======== Records supplied ========
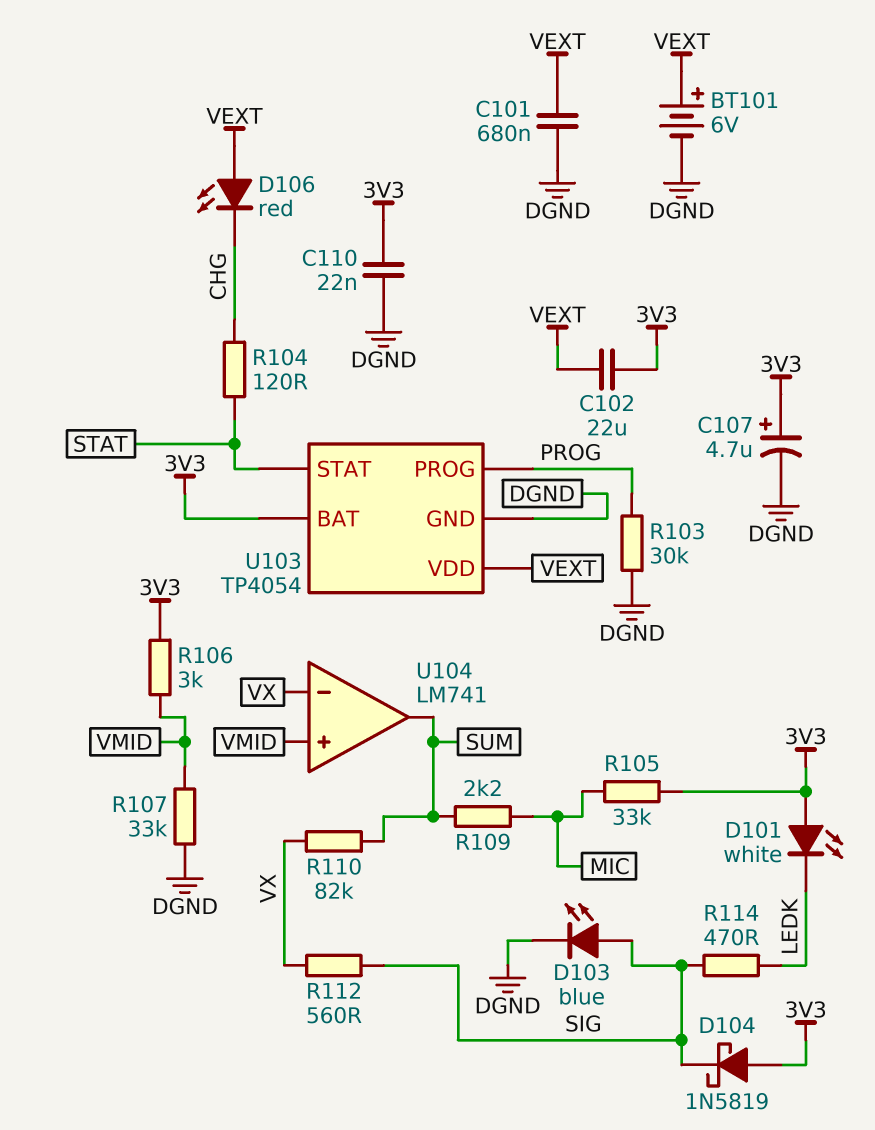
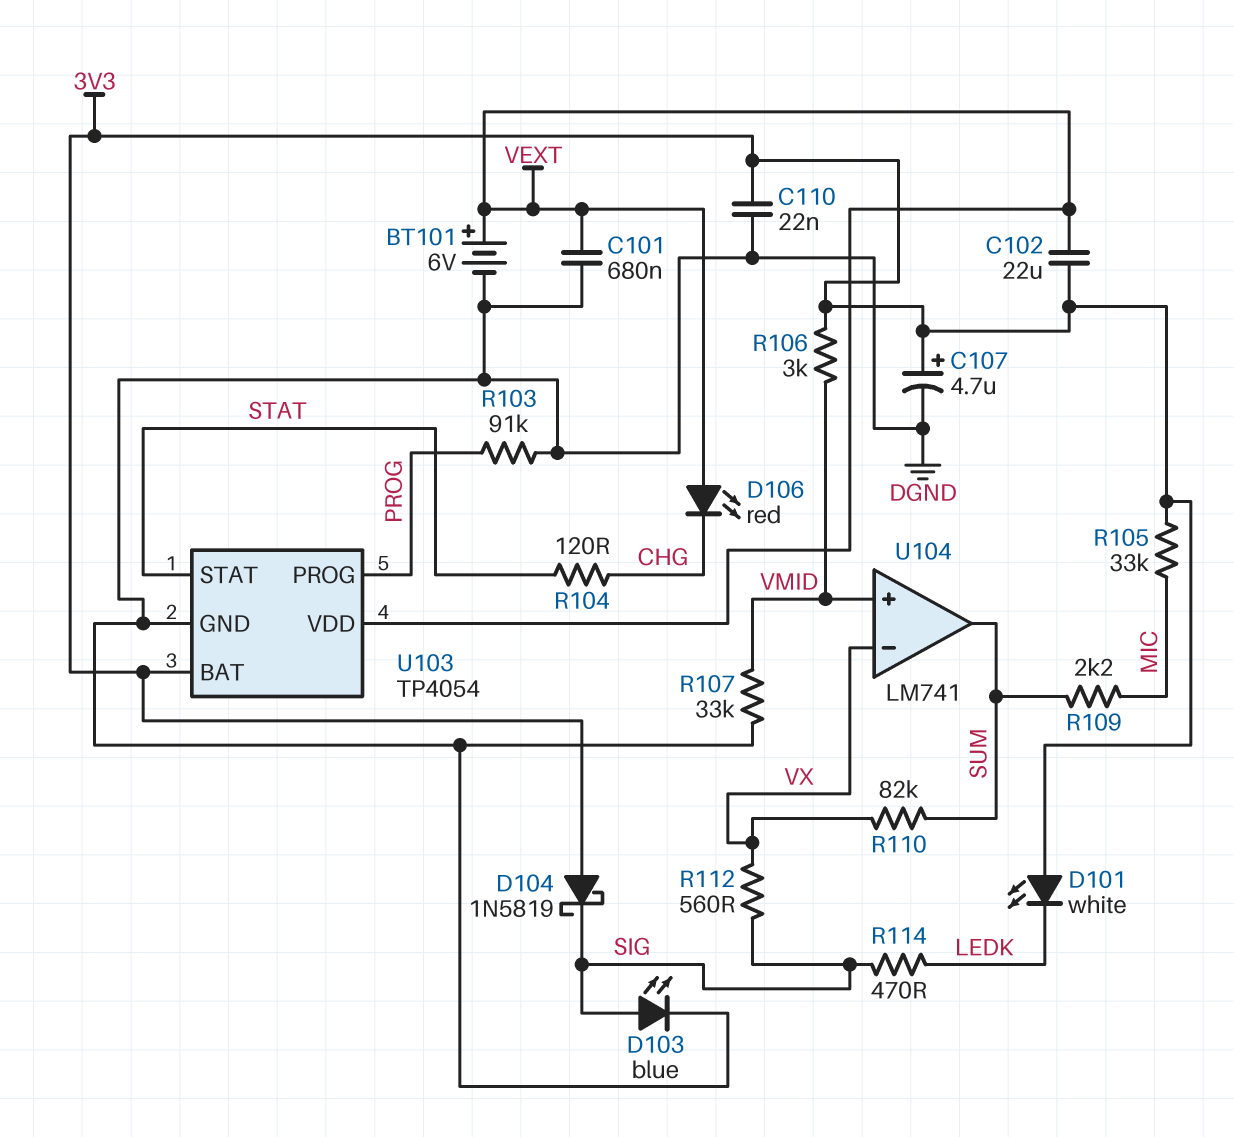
R103: 30k (DGND, PROG) -> 91k (DGND, PROG)

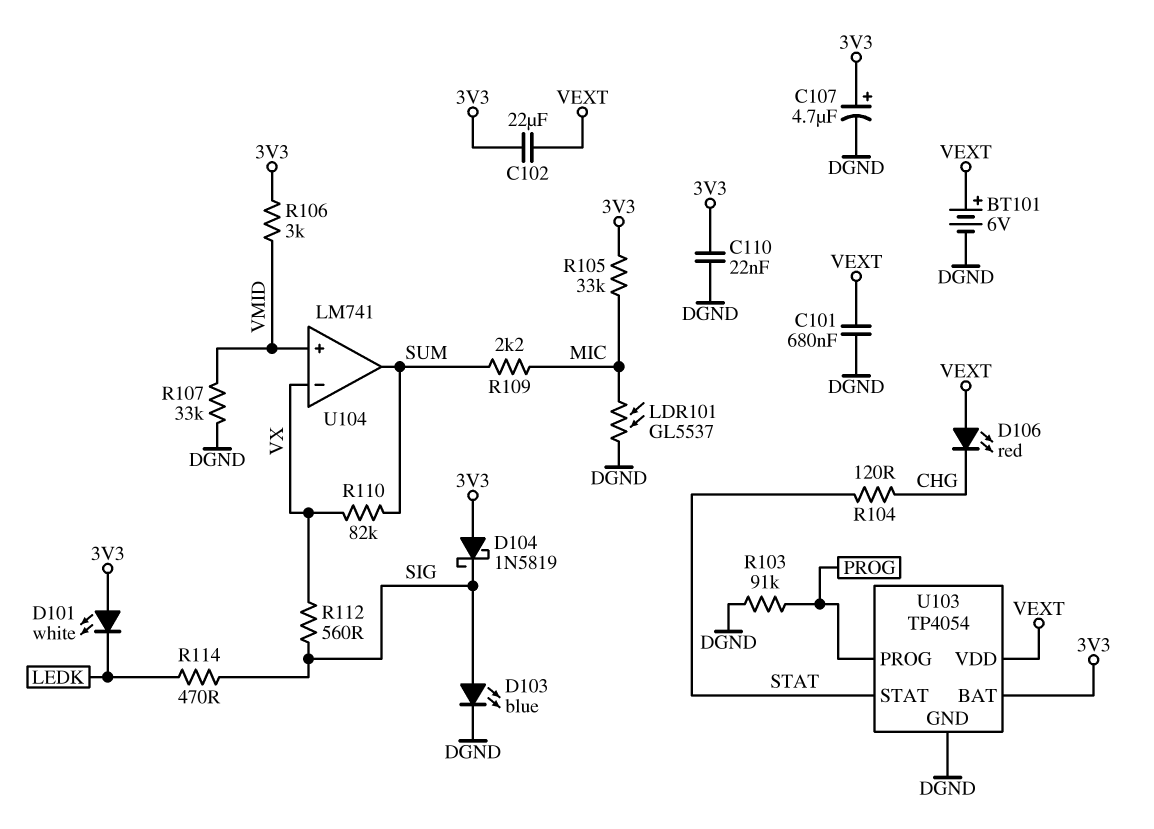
LDR101: none -> GL5537 (DGND, MIC)

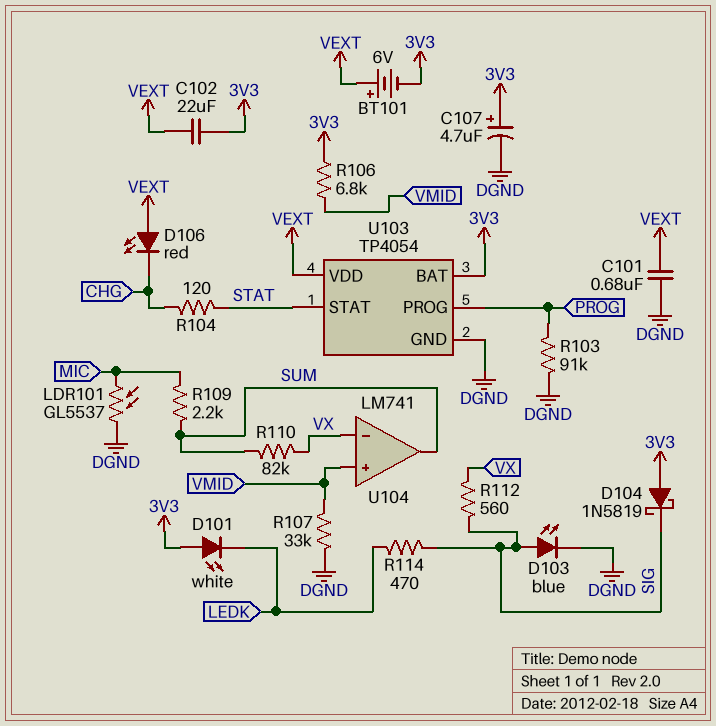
BT101: 6V (plus VEXT, minus DGND) -> 6V (plus VEXT, minus 3V3)
C110: 22nF (3V3, DGND) -> none
R105: 33k (3V3, MIC) -> none
R106: 3k (3V3, VMID) -> 6.8k (3V3, VMID)

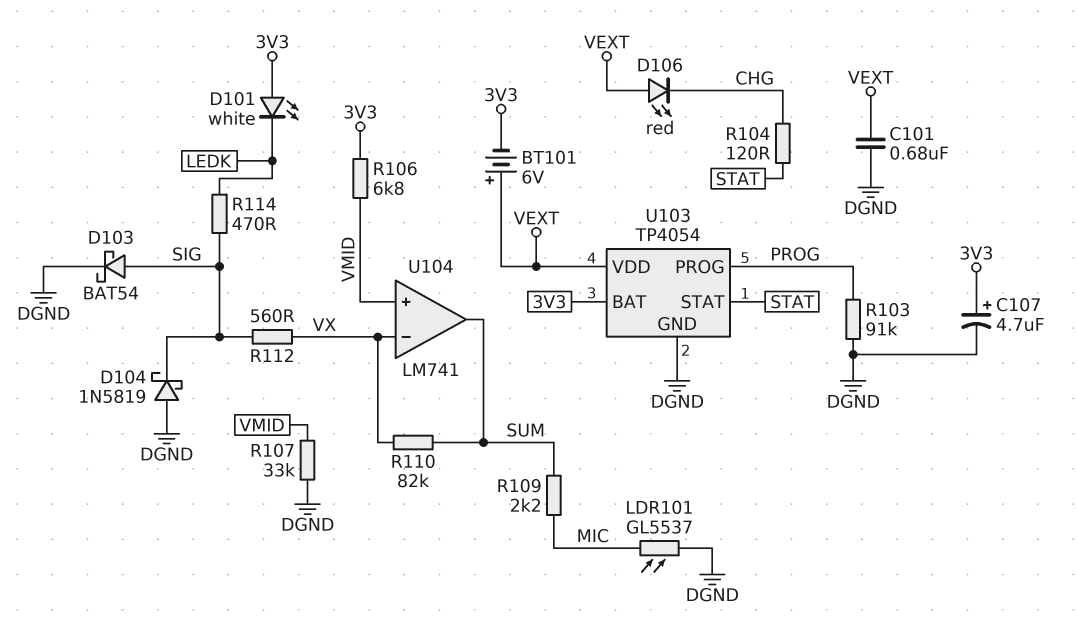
C102: 22uF (3V3, VEXT) -> none
D103: LED blue (A SIG, K DGND) -> schottky BAT54 (A SIG, K DGND)
D104: schottky 1N5819 (A 3V3, K SIG) -> schottky 1N5819 (A DGND, K SIG)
========
_Task prompt_
Reproduce the listing above exactly, excluding all pictures.

_Output for this task_
R103: 30k (DGND, PROG) -> 91k (DGND, PROG)

LDR101: none -> GL5537 (DGND, MIC)

BT101: 6V (plus VEXT, minus DGND) -> 6V (plus VEXT, minus 3V3)
C110: 22nF (3V3, DGND) -> none
R105: 33k (3V3, MIC) -> none
R106: 3k (3V3, VMID) -> 6.8k (3V3, VMID)

C102: 22uF (3V3, VEXT) -> none
D103: LED blue (A SIG, K DGND) -> schottky BAT54 (A SIG, K DGND)
D104: schottky 1N5819 (A 3V3, K SIG) -> schottky 1N5819 (A DGND, K SIG)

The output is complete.